Nothing but the lines from the first line of the records below to the line holding "type=colour; before=dinner plate" belongs in the answer, copied exactly and without pictures.

[Stored dataset items]
-- Opening Marker --
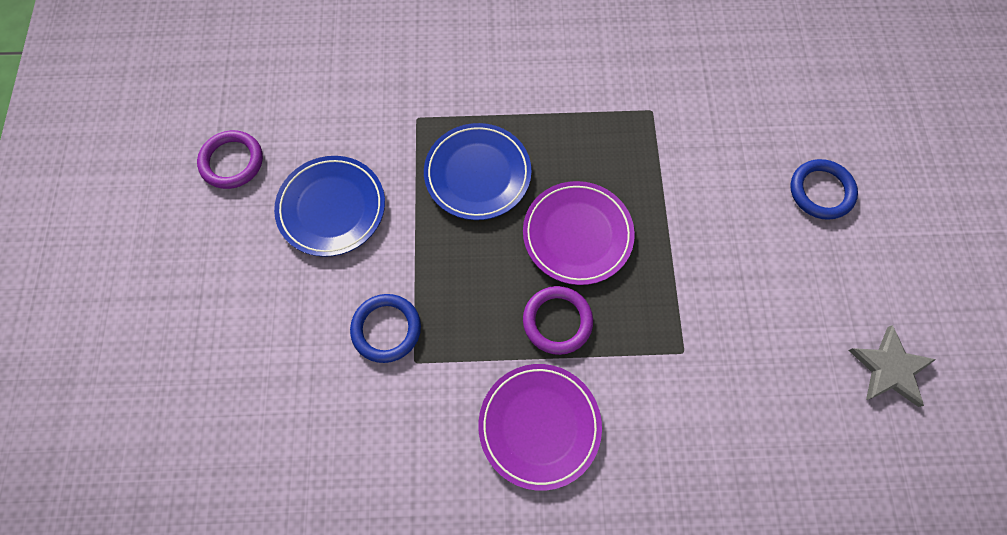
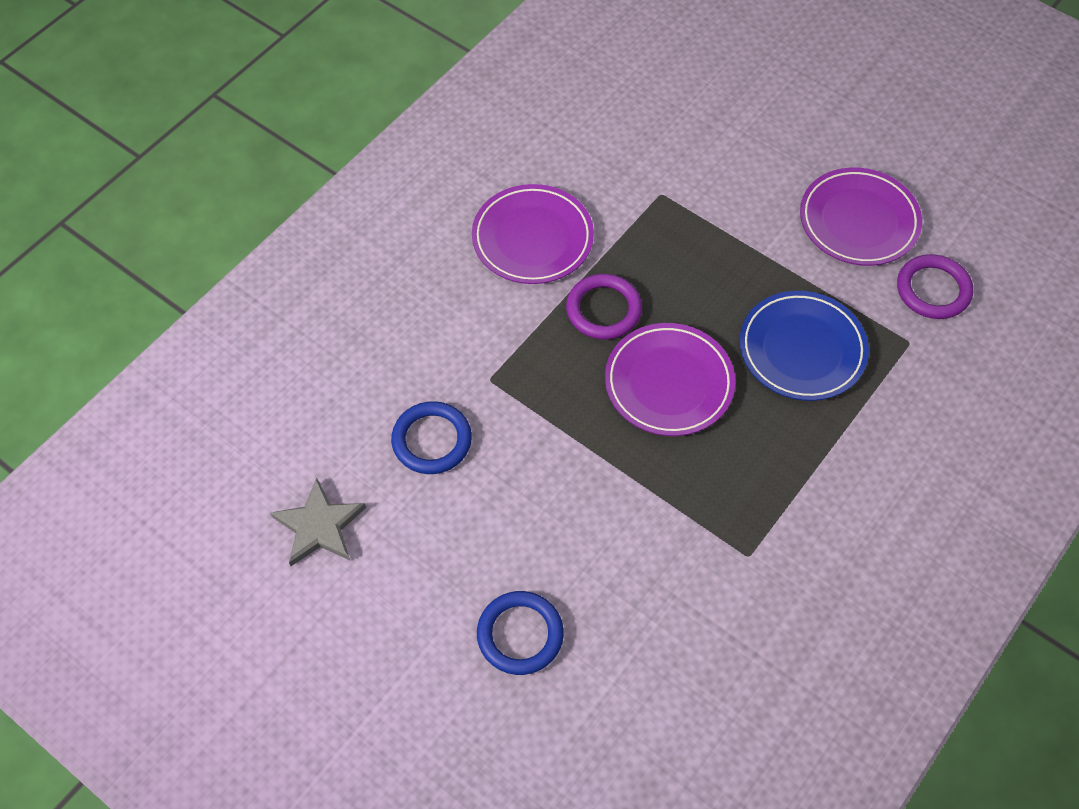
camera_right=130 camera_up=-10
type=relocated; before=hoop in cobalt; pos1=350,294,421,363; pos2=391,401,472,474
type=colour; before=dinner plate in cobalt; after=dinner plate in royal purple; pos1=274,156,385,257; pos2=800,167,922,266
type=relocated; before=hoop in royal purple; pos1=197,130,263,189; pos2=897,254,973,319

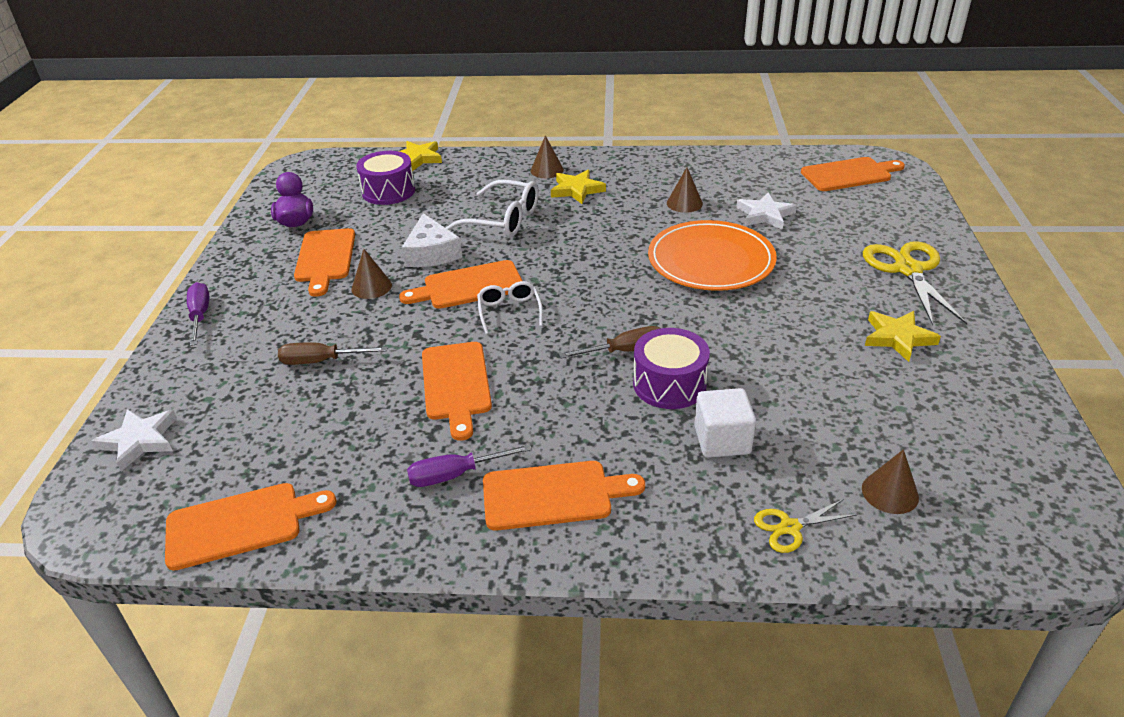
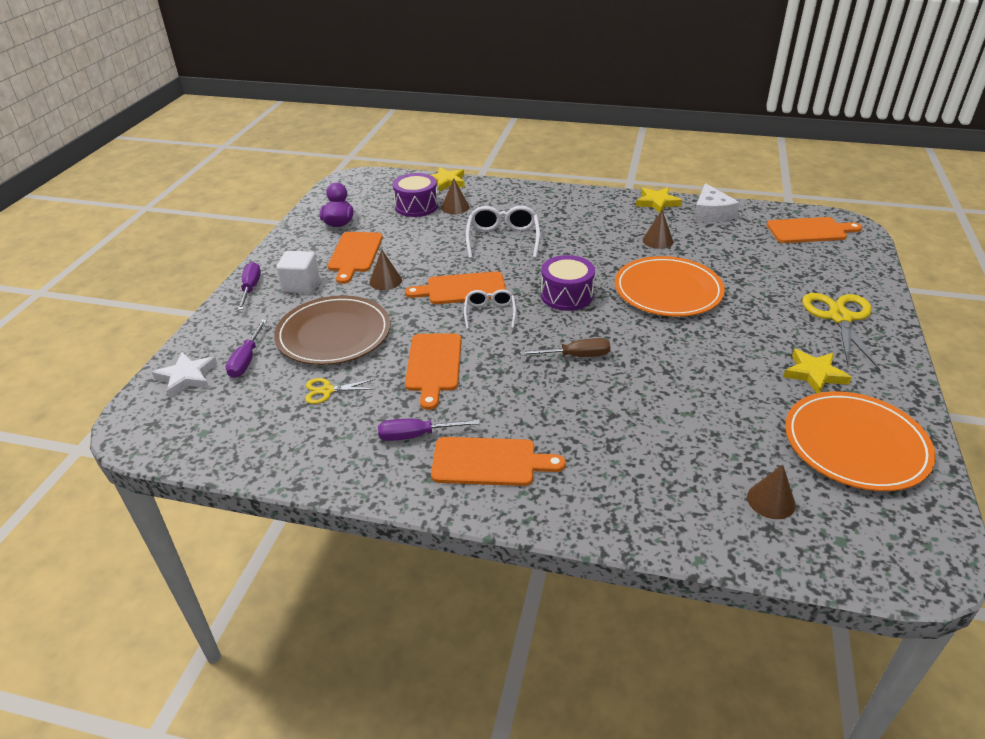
camera_right=10 camera_up=0
type=appeared; after=screwdriver in royal purple; pos2=225,320,267,378
type=exchanged; before=screwdriver in brown; after=dinner plate in brown; pos1=278,342,388,365; pos2=274,295,390,365
type=relocated; before=cube in pure white; pos1=694,388,756,458; pos2=276,251,319,293
type=relocated; before=pair of scissors in bright yellow; pos1=754,499,856,553; pos2=305,378,375,404
type=relocated; before=cone shape in brown; pos1=530,135,564,178; pos2=441,178,469,214
type=spun; before=eyeglasses in pure white; pos1=445,180,539,238; pos2=466,206,540,258; turn=-120
type=relocated; before=snare drum in royal purple; pos1=633,328,710,409; pos2=541,255,595,311
type=relocated; before=star shape in bright yellow; pos1=551,170,606,204; pos2=636,187,682,213
type=relocated; before=cheese wedge in pure white; pos1=402,213,462,267; pos2=694,183,740,222
type=appeared; after=dinner plate in orange; pos2=785,391,936,491
type=missing; before=chopping board in orange; pos1=165,483,336,571
type=missing; before=star shape in pure white; pos1=736,192,797,230

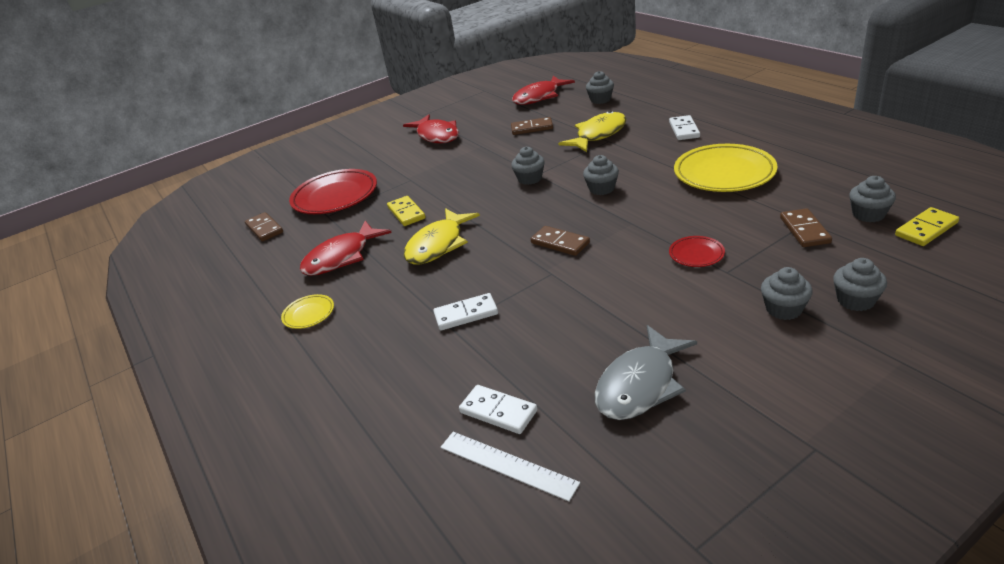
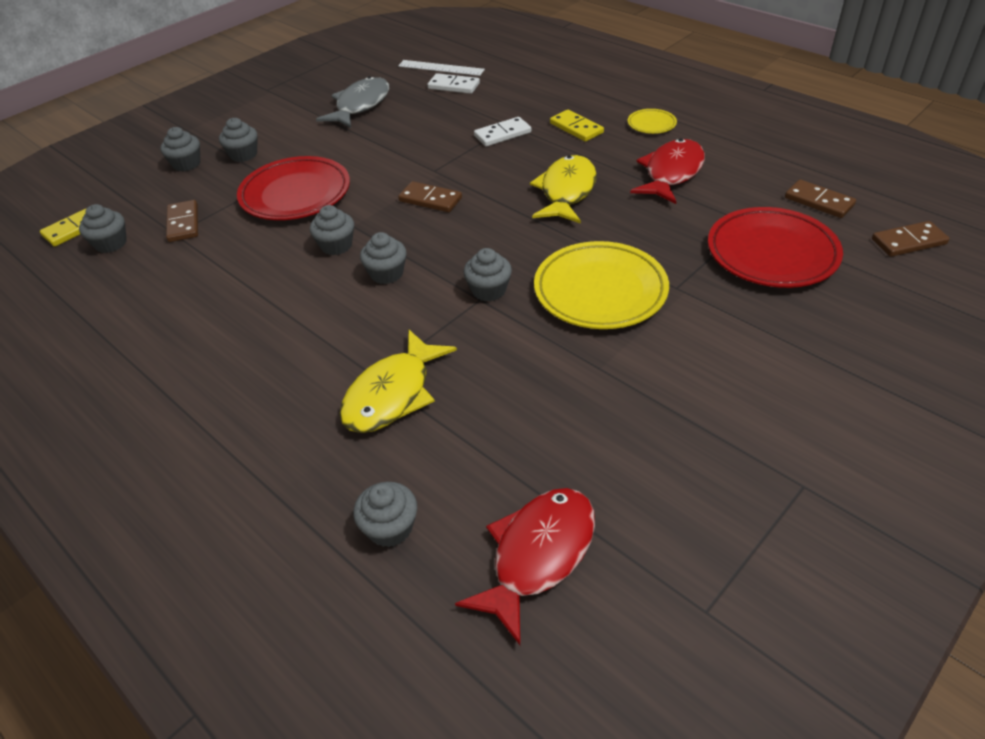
camera_right=165 camera_up=10
type=size; before=dinner plate in crimson; pos1=669,236,725,267; pos2=237,156,350,220; scale=2.13
type=appeared; after=fairy cake in ash-grey; pos2=310,205,354,255
type=relocated; before=dinner plate in bright yellow; pos1=674,144,778,192; pos2=534,241,669,329
type=relocated; before=domino in bright yellow; pos1=387,196,426,226; pos2=550,110,604,142
type=relocated; before=domino in brown; pos1=511,117,553,135; pos2=872,221,950,257
type=missing; before=fish in crimson; pos1=403,115,459,144
type=missing; before=domino in pure white; pos1=669,115,700,140

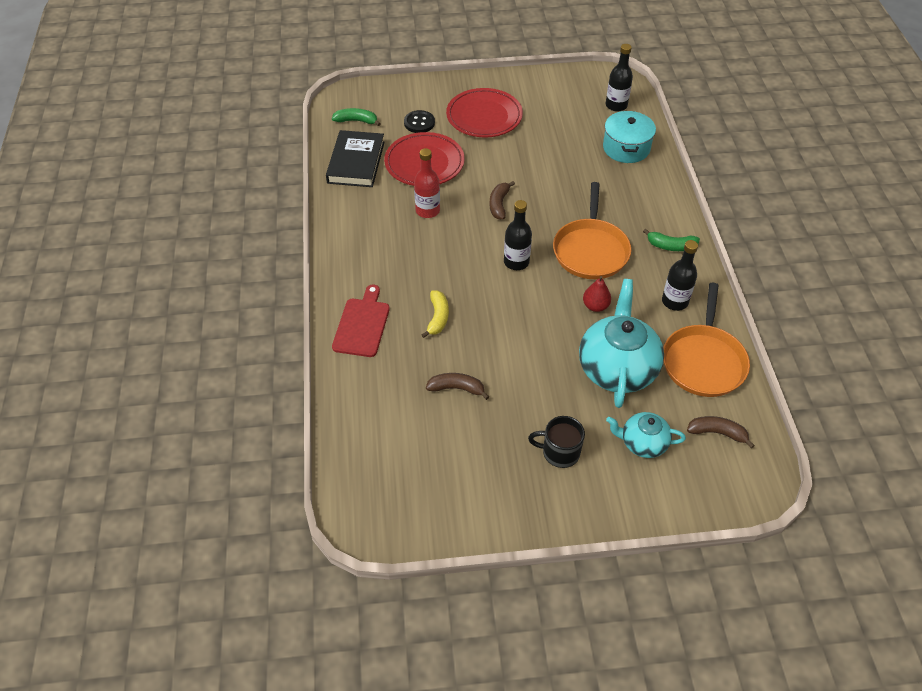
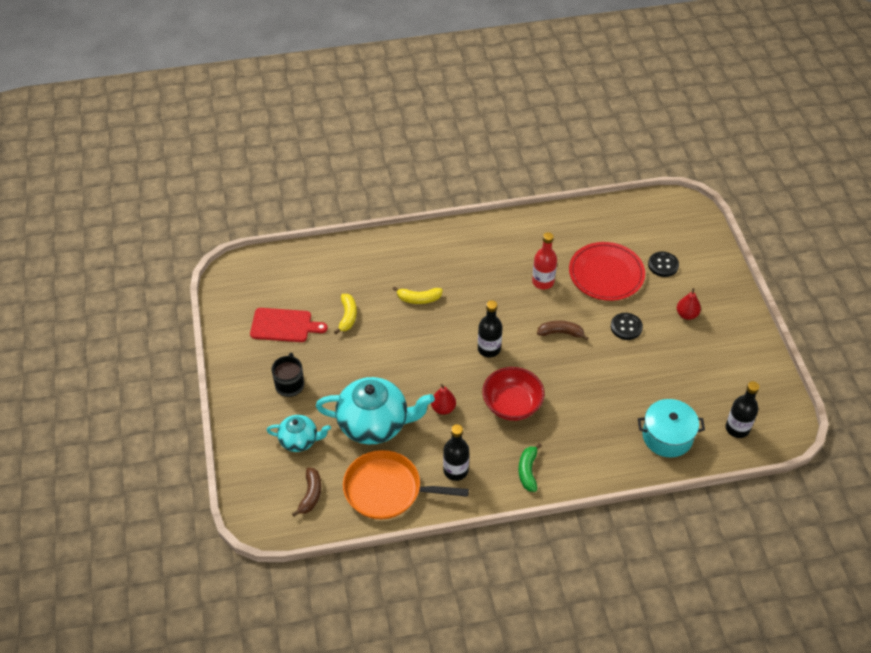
camera_right=85 camera_up=0
type=relocated; before=chopping board in crimson; pos1=332,285,390,357; pos2=250,308,328,342
type=spun; before=china teapot in aqua; pos1=606,412,686,458; pos2=267,415,331,452; turn=90
type=colour; before=banana in brown; after=banana in bright yellow; pos1=426,373,489,400; pos2=334,294,357,334
type=exchanged; before=skillet in orange; after=bowl in crimson; pos1=553,182,631,279; pos2=482,367,545,421
type=appeared; after=sewing button in jet-black; pos2=611,313,643,340
type=exchanged; before=dinner plate in crimson; after=pear in crimson; pos1=446,88,523,137; pos2=677,288,701,320
type=missing; before=book in jet-black; pos1=326,130,385,187
type=missing; before=banana in leaf-green; pos1=332,108,381,126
-- Closing Marker --
▶ _Result of the exercise_
camera_right=130 camera_up=-10
type=relocated; before=hoop in cobalt; pos1=350,294,421,363; pos2=391,401,472,474
type=colour; before=dinner plate in cobalt; after=dinner plate in royal purple; pos1=274,156,385,257; pos2=800,167,922,266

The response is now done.